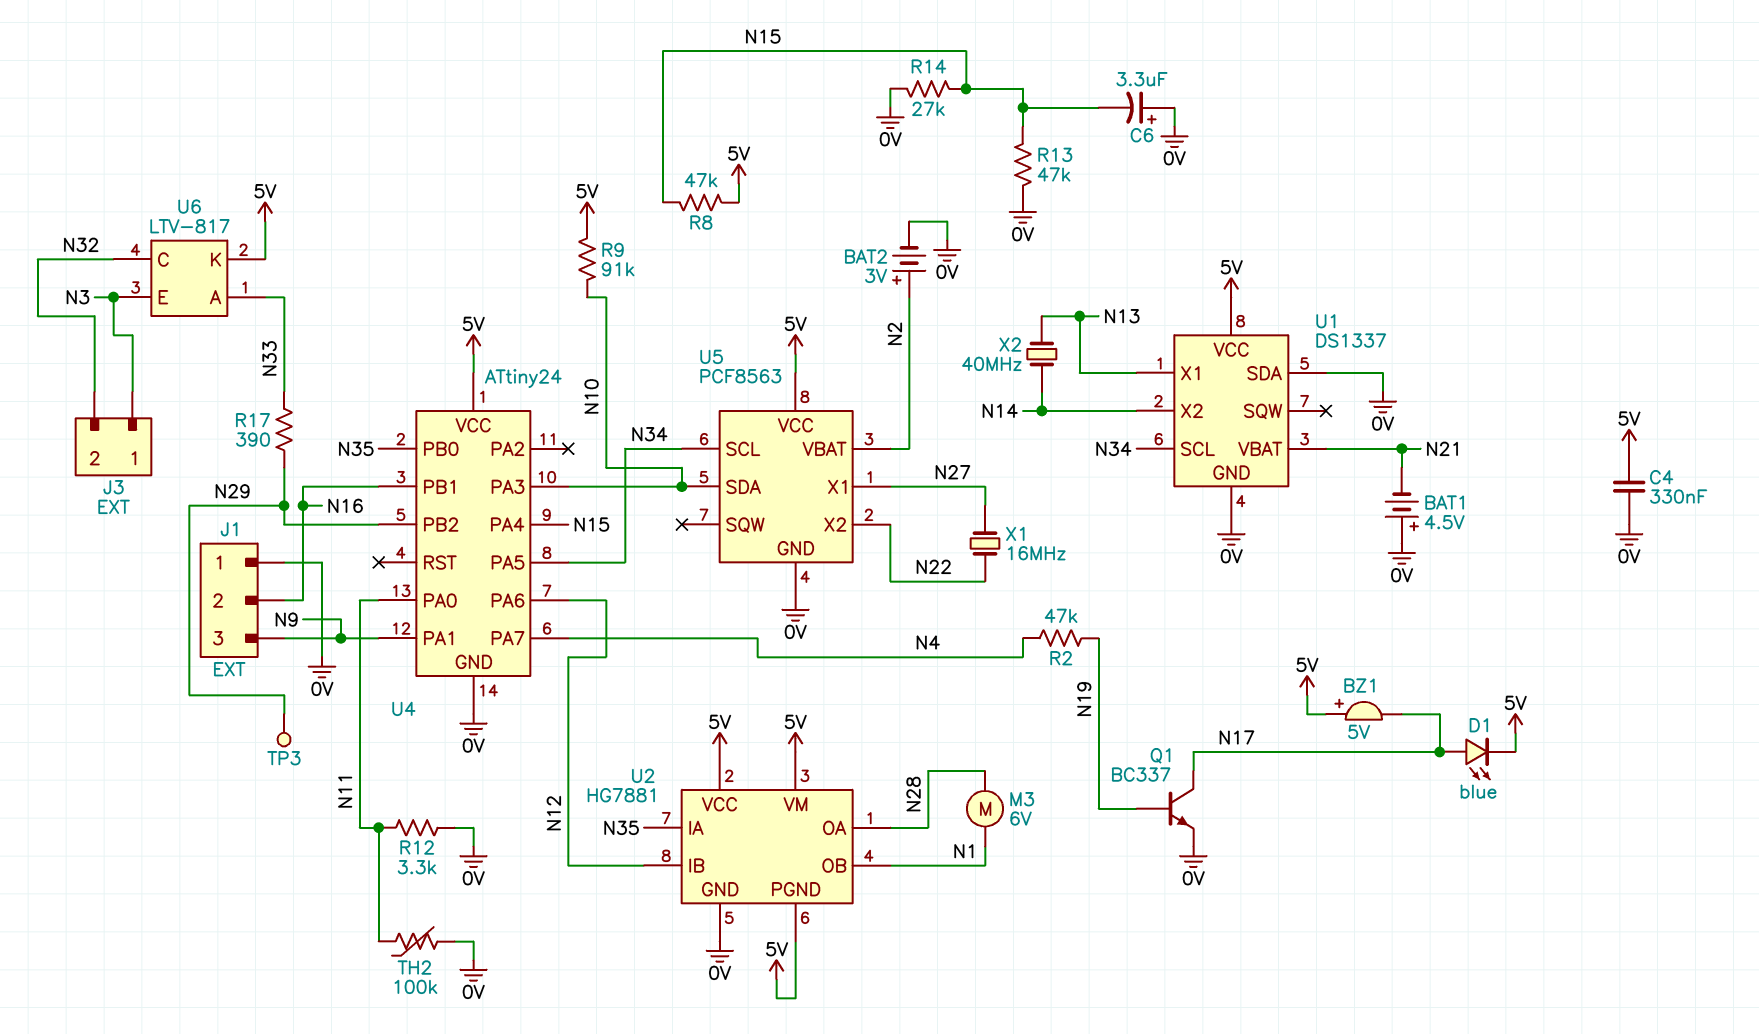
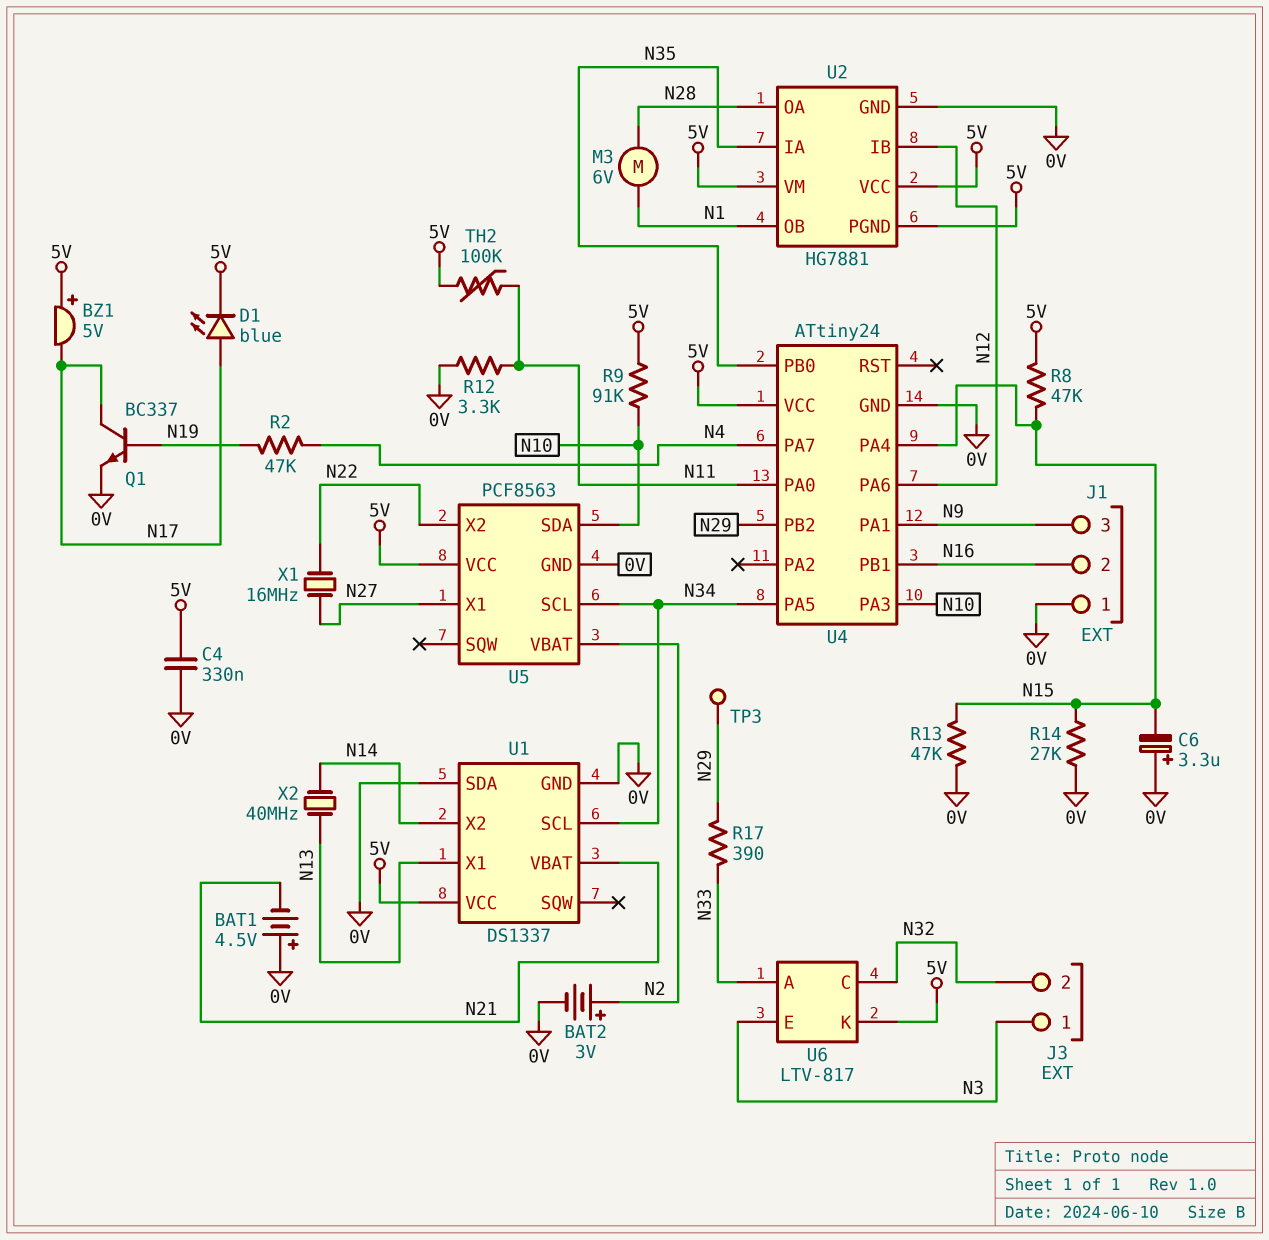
TH2: 100k (0V, N11) -> 100k (5V, N11)

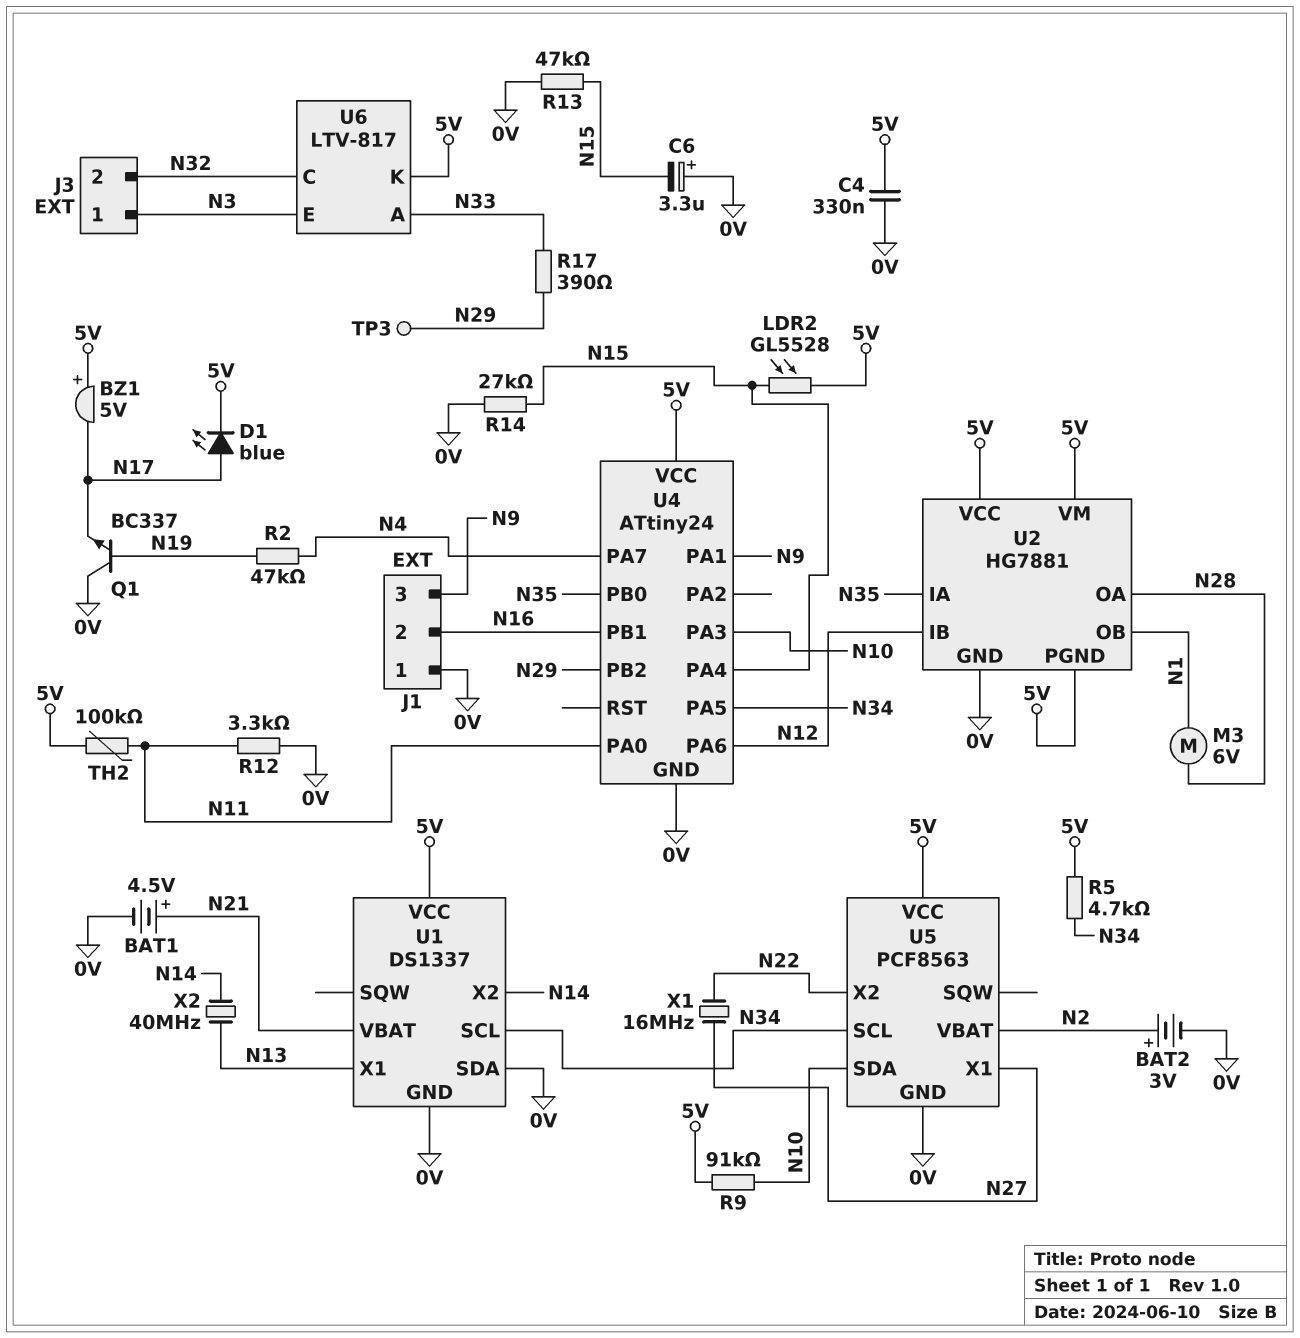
BAT1: 4.5V (plus 0V, minus N21) -> 4.5V (plus N21, minus 0V)
LDR2: none -> GL5528 (5V, N15)
Q1: NPN BC337 (B N19, C N17, E 0V) -> NPN BC337 (B N19, C 0V, E N17)
R5: none -> 4.7k (5V, N34)
R8: 47k (5V, N15) -> none

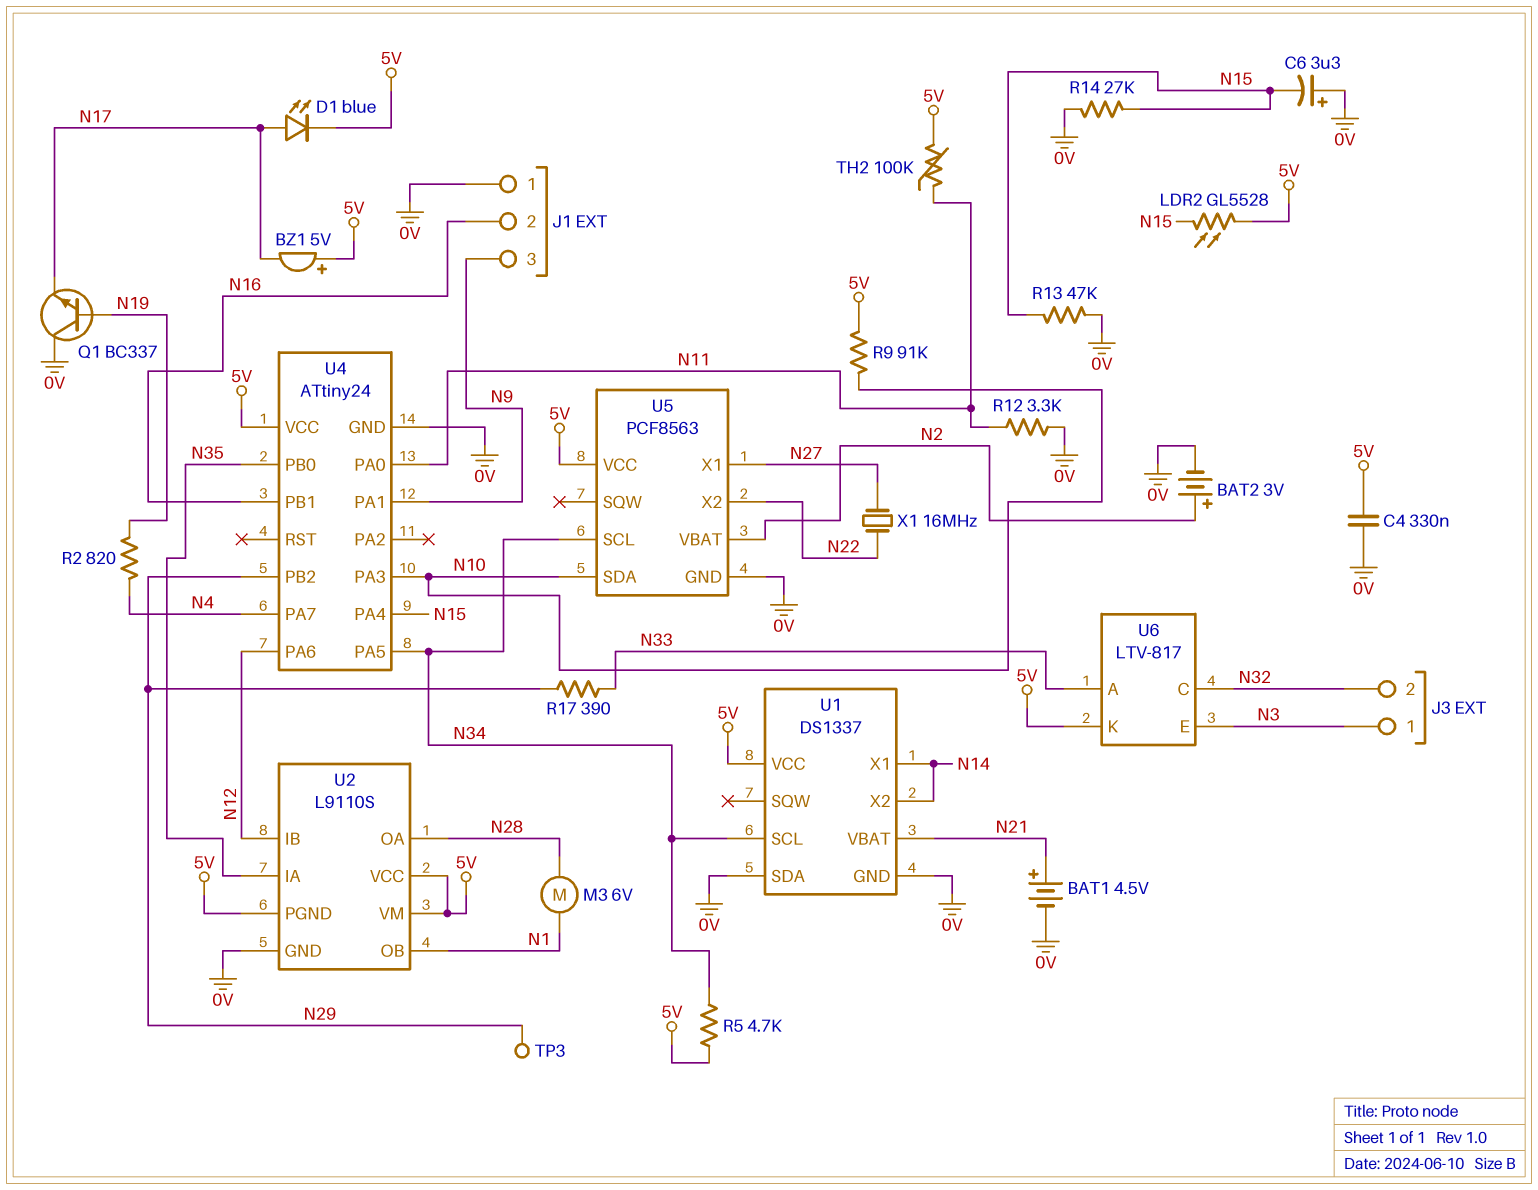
R2: 47k (N4, N19) -> 820 (N4, N19)
U1 pin X1: N13 -> N14
U2: HG7881 -> L9110S
X2: 40MHz (N13, N14) -> none

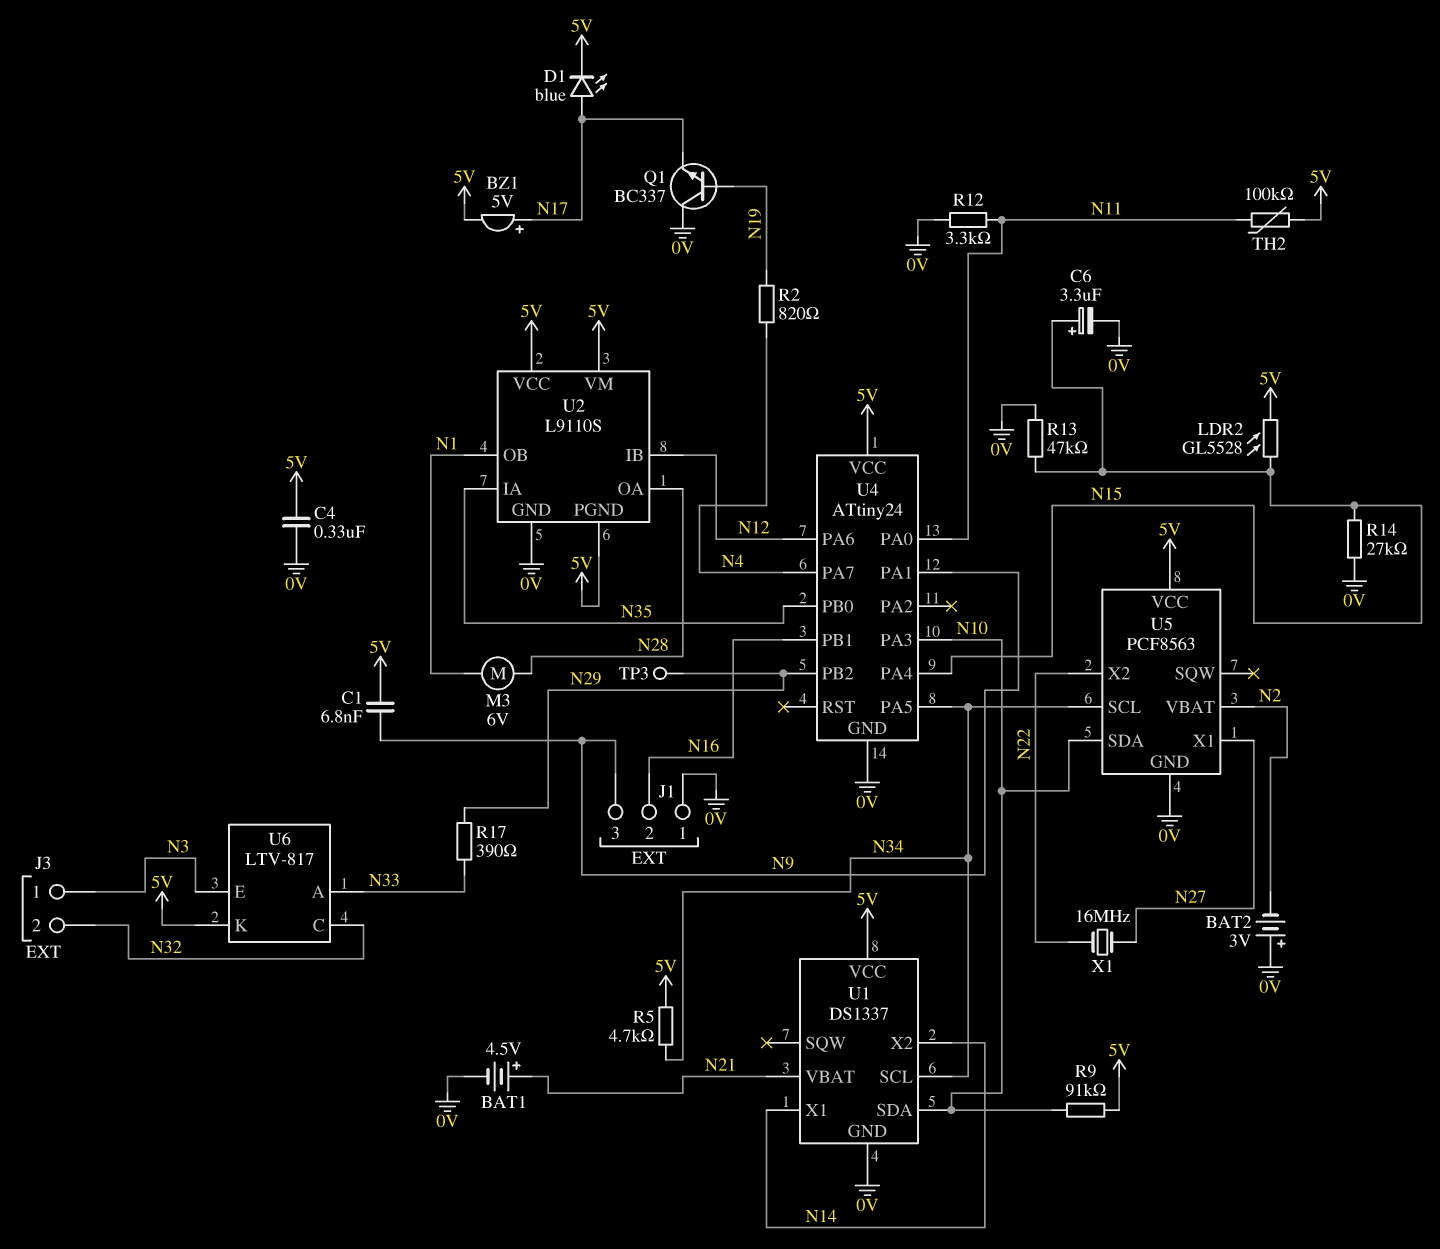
BAT2: 3V (plus N2, minus 0V) -> 3V (plus 0V, minus N2)
BZ1: buzzer 5V (plus 5V, minus N17) -> buzzer 5V (plus N17, minus 5V)
C1: none -> 6.8nF (5V, N9)
C6: 3.3uF (plus 0V, minus N15) -> 3.3uF (plus N15, minus 0V)
U1 pin SDA: 0V -> N10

☆ ☆ ☆ ☆

ACTIVITY
An exact copy of every entry above is needed, with the pictures left out.

ANSWER TO THE PROBLEM
TH2: 100k (0V, N11) -> 100k (5V, N11)

BAT1: 4.5V (plus 0V, minus N21) -> 4.5V (plus N21, minus 0V)
LDR2: none -> GL5528 (5V, N15)
Q1: NPN BC337 (B N19, C N17, E 0V) -> NPN BC337 (B N19, C 0V, E N17)
R5: none -> 4.7k (5V, N34)
R8: 47k (5V, N15) -> none

R2: 47k (N4, N19) -> 820 (N4, N19)
U1 pin X1: N13 -> N14
U2: HG7881 -> L9110S
X2: 40MHz (N13, N14) -> none

BAT2: 3V (plus N2, minus 0V) -> 3V (plus 0V, minus N2)
BZ1: buzzer 5V (plus 5V, minus N17) -> buzzer 5V (plus N17, minus 5V)
C1: none -> 6.8nF (5V, N9)
C6: 3.3uF (plus 0V, minus N15) -> 3.3uF (plus N15, minus 0V)
U1 pin SDA: 0V -> N10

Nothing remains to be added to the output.